Top of Material supplied

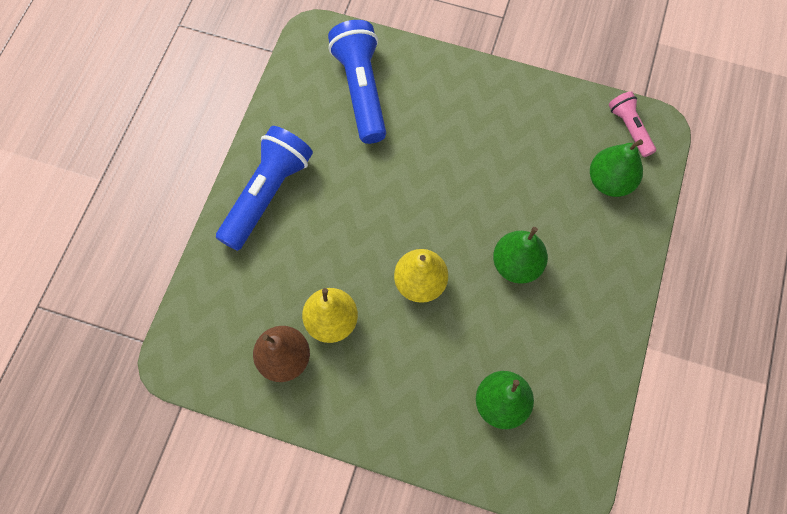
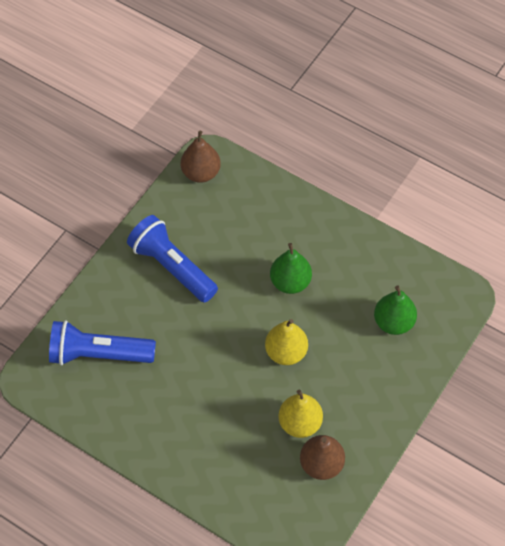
camera: 75 degrees left, 10 degrees down
(267, 194) = (173, 449): blue flashlight -> blue flashlight (172, 267)
(609, 181) = (241, 200): green pear -> none
(629, 128) = (201, 173): pink flashlight -> brown pear

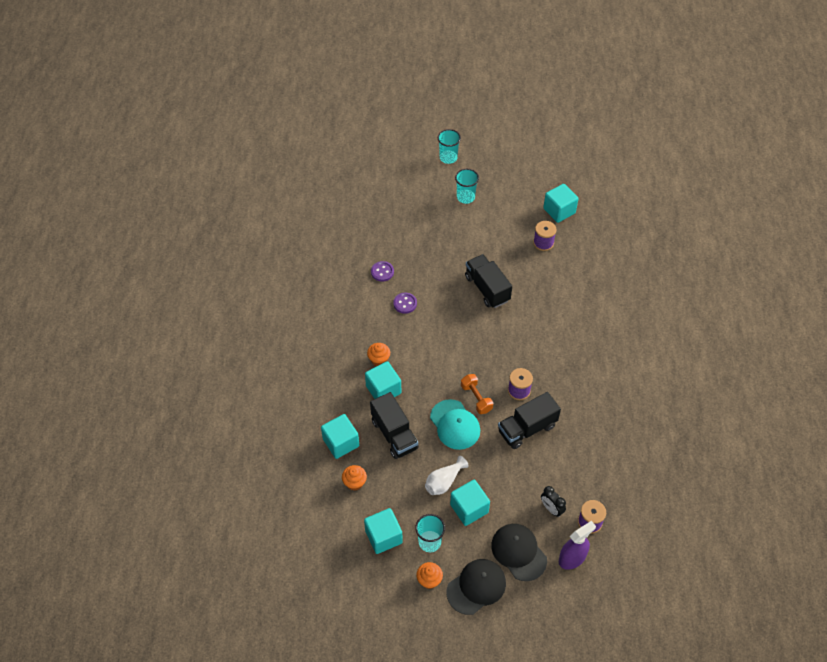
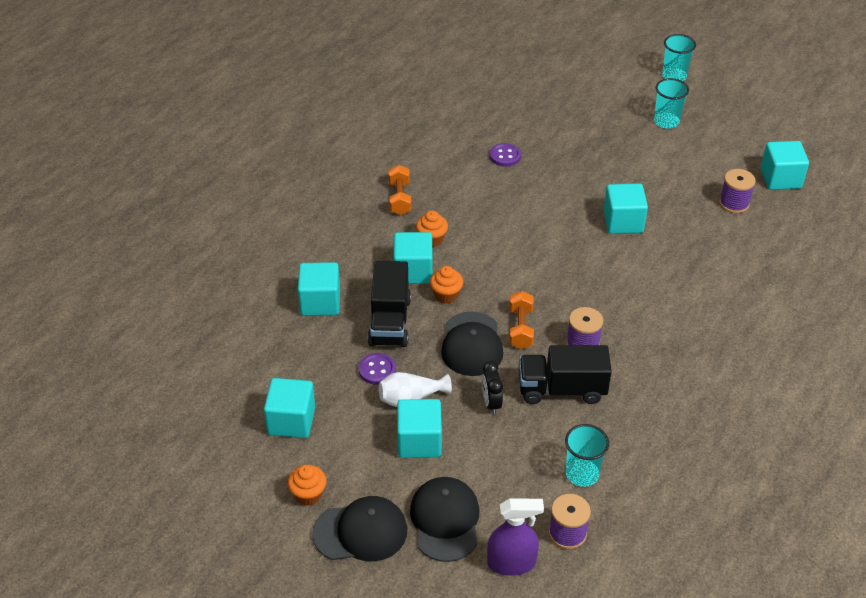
camera: 30 degrees right, 10 degrees down
(337, 338) = (399, 198): none -> orange dumbbell
(354, 483) = (303, 349): orange cupcake -> orange cupcake (446, 295)
(405, 303) = (507, 197): purple button -> purple button (377, 370)
(430, 542) = (342, 453): turquoise cup -> turquoise cup (582, 474)
(455, 424) = (472, 344): turquoise cap -> black cap
(487, 288) = (623, 222): black truck -> turquoise cube
(551, 509) = (526, 493): black clock -> black clock (491, 403)

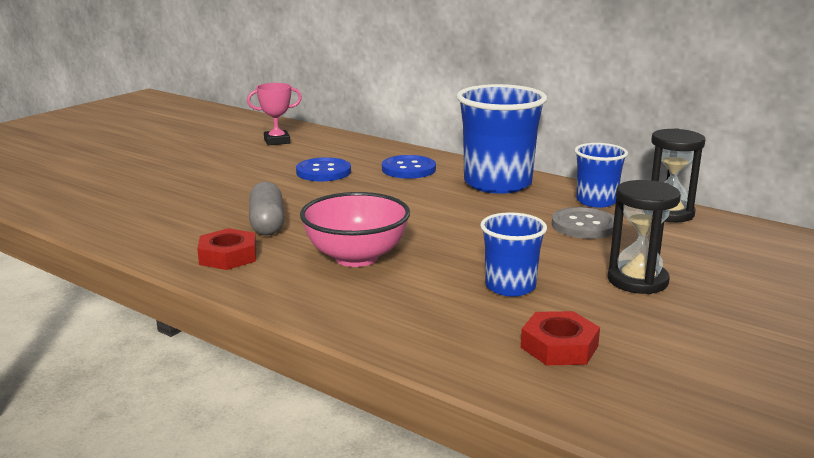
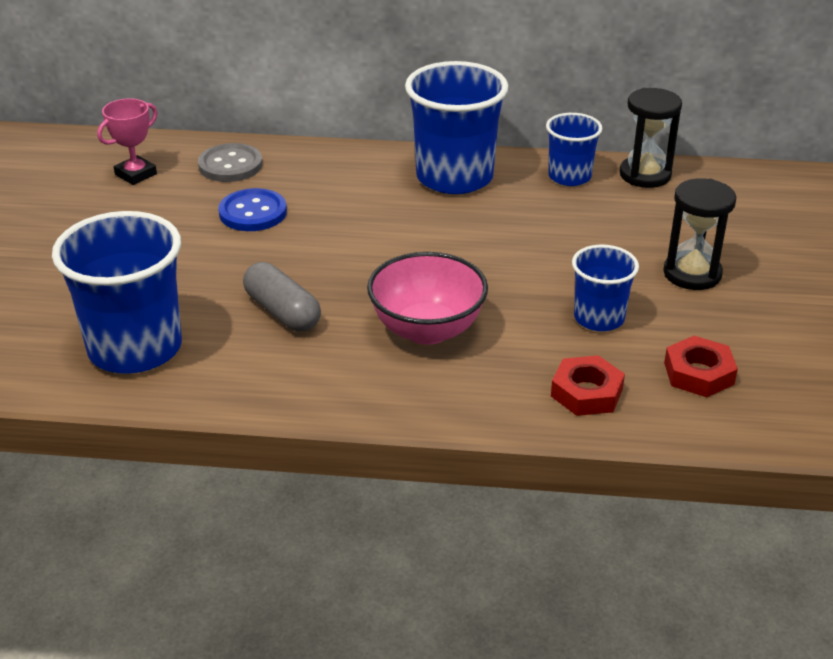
camera: 30 degrees left, 15 degrees up
(146, 217) = (135, 348): none -> blue cup
(228, 256) = (298, 373): red nut -> red nut (586, 393)
(408, 169) = (341, 181): blue button -> none
(584, 226) = (589, 215): grey button -> grey button (230, 165)

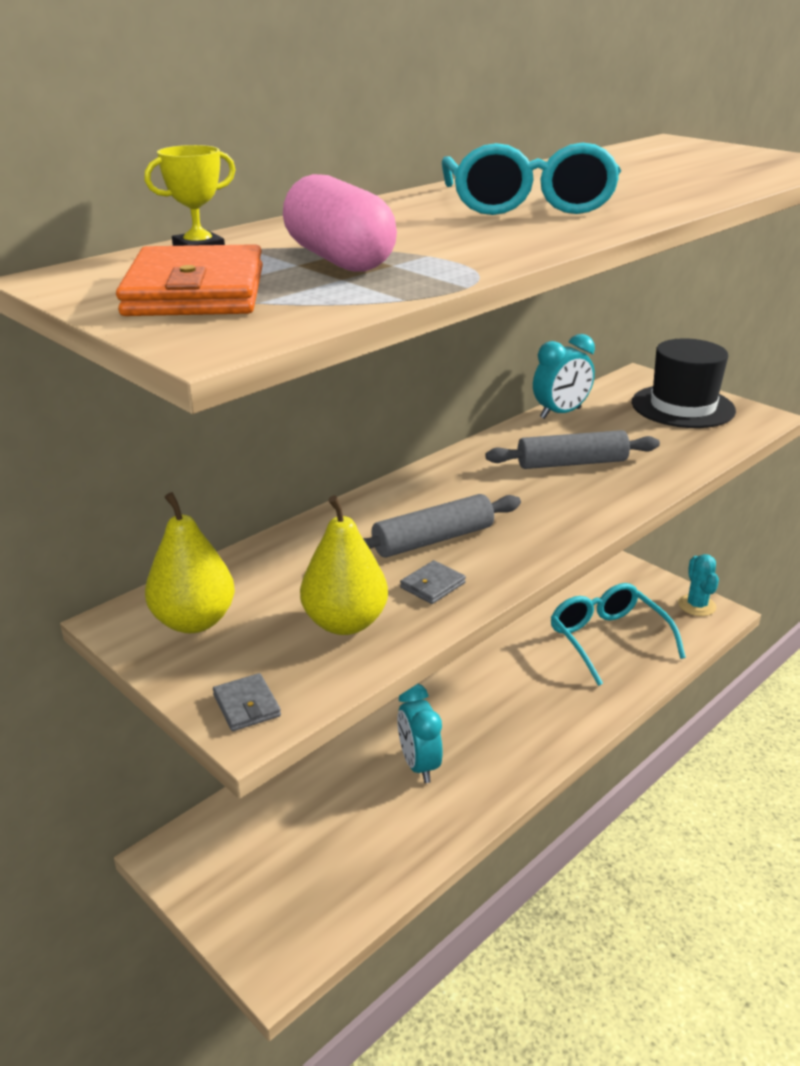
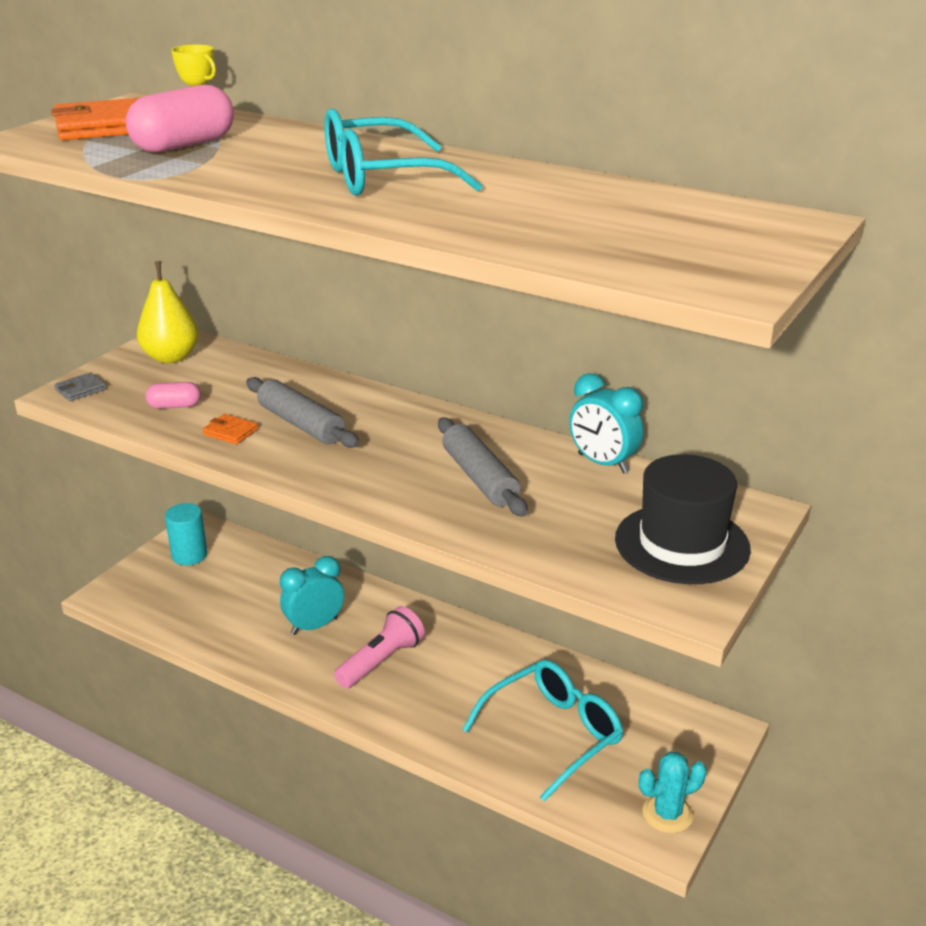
camera: 75 degrees right, 0 degrees up
(228, 868) = (189, 555): none -> turquoise cylinder
(345, 623) = (174, 406): yellow pear -> pink capsule
(432, 585) = (230, 432): grey wallet -> orange wallet
(490, 723) = (381, 661): none -> pink flashlight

Bottom of Material supplied

* **Requirement**: Only one thing is required here: an exact copy of the lines from the one bearing "(228, 256) = (298, 373): red" through the final line above, both included, with pictures left out.

* **Answer space**:
(228, 256) = (298, 373): red nut -> red nut (586, 393)
(408, 169) = (341, 181): blue button -> none
(584, 226) = (589, 215): grey button -> grey button (230, 165)

camera: 75 degrees right, 0 degrees up
(228, 868) = (189, 555): none -> turquoise cylinder
(345, 623) = (174, 406): yellow pear -> pink capsule
(432, 585) = (230, 432): grey wallet -> orange wallet
(490, 723) = (381, 661): none -> pink flashlight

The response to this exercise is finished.